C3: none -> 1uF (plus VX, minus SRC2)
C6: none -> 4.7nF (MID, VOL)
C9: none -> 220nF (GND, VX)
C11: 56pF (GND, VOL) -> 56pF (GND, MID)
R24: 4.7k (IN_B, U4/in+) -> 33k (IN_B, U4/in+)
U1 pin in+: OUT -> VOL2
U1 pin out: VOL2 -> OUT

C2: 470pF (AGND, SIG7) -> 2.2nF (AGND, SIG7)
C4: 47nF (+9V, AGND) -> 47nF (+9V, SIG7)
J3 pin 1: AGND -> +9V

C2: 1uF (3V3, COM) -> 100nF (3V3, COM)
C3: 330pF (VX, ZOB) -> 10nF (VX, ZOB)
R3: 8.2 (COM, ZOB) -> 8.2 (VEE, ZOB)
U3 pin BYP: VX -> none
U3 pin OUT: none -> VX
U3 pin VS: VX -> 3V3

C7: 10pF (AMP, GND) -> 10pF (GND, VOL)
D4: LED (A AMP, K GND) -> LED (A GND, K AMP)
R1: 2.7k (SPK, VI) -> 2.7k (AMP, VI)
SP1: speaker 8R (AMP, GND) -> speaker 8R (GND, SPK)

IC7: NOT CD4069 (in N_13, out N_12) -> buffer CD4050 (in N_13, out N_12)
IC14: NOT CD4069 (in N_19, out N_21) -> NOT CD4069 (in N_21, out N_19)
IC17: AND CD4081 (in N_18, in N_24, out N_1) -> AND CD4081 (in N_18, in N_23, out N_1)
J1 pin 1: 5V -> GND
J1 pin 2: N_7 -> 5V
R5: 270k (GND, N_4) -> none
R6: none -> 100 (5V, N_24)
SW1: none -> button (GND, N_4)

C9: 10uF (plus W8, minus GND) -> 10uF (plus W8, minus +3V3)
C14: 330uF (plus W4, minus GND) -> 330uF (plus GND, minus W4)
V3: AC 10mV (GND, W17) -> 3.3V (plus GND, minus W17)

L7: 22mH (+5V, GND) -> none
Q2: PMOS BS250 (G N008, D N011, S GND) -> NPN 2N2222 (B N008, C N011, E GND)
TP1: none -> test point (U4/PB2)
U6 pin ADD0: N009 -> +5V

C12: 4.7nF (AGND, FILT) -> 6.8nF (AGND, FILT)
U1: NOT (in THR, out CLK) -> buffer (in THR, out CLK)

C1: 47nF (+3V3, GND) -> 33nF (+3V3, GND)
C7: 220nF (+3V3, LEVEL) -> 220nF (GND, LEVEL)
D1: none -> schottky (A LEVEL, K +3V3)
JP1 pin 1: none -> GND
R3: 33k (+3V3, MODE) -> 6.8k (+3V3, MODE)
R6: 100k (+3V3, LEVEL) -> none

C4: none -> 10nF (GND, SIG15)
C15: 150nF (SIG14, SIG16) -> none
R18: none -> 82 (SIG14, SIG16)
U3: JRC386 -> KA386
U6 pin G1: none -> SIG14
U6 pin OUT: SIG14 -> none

What needs to be done
The answer is to be the complete listing, transcribed exactly.

Your solution
C3: none -> 1uF (plus VX, minus SRC2)
C6: none -> 4.7nF (MID, VOL)
C9: none -> 220nF (GND, VX)
C11: 56pF (GND, VOL) -> 56pF (GND, MID)
R24: 4.7k (IN_B, U4/in+) -> 33k (IN_B, U4/in+)
U1 pin in+: OUT -> VOL2
U1 pin out: VOL2 -> OUT

C2: 470pF (AGND, SIG7) -> 2.2nF (AGND, SIG7)
C4: 47nF (+9V, AGND) -> 47nF (+9V, SIG7)
J3 pin 1: AGND -> +9V

C2: 1uF (3V3, COM) -> 100nF (3V3, COM)
C3: 330pF (VX, ZOB) -> 10nF (VX, ZOB)
R3: 8.2 (COM, ZOB) -> 8.2 (VEE, ZOB)
U3 pin BYP: VX -> none
U3 pin OUT: none -> VX
U3 pin VS: VX -> 3V3

C7: 10pF (AMP, GND) -> 10pF (GND, VOL)
D4: LED (A AMP, K GND) -> LED (A GND, K AMP)
R1: 2.7k (SPK, VI) -> 2.7k (AMP, VI)
SP1: speaker 8R (AMP, GND) -> speaker 8R (GND, SPK)

IC7: NOT CD4069 (in N_13, out N_12) -> buffer CD4050 (in N_13, out N_12)
IC14: NOT CD4069 (in N_19, out N_21) -> NOT CD4069 (in N_21, out N_19)
IC17: AND CD4081 (in N_18, in N_24, out N_1) -> AND CD4081 (in N_18, in N_23, out N_1)
J1 pin 1: 5V -> GND
J1 pin 2: N_7 -> 5V
R5: 270k (GND, N_4) -> none
R6: none -> 100 (5V, N_24)
SW1: none -> button (GND, N_4)

C9: 10uF (plus W8, minus GND) -> 10uF (plus W8, minus +3V3)
C14: 330uF (plus W4, minus GND) -> 330uF (plus GND, minus W4)
V3: AC 10mV (GND, W17) -> 3.3V (plus GND, minus W17)

L7: 22mH (+5V, GND) -> none
Q2: PMOS BS250 (G N008, D N011, S GND) -> NPN 2N2222 (B N008, C N011, E GND)
TP1: none -> test point (U4/PB2)
U6 pin ADD0: N009 -> +5V

C12: 4.7nF (AGND, FILT) -> 6.8nF (AGND, FILT)
U1: NOT (in THR, out CLK) -> buffer (in THR, out CLK)

C1: 47nF (+3V3, GND) -> 33nF (+3V3, GND)
C7: 220nF (+3V3, LEVEL) -> 220nF (GND, LEVEL)
D1: none -> schottky (A LEVEL, K +3V3)
JP1 pin 1: none -> GND
R3: 33k (+3V3, MODE) -> 6.8k (+3V3, MODE)
R6: 100k (+3V3, LEVEL) -> none

C4: none -> 10nF (GND, SIG15)
C15: 150nF (SIG14, SIG16) -> none
R18: none -> 82 (SIG14, SIG16)
U3: JRC386 -> KA386
U6 pin G1: none -> SIG14
U6 pin OUT: SIG14 -> none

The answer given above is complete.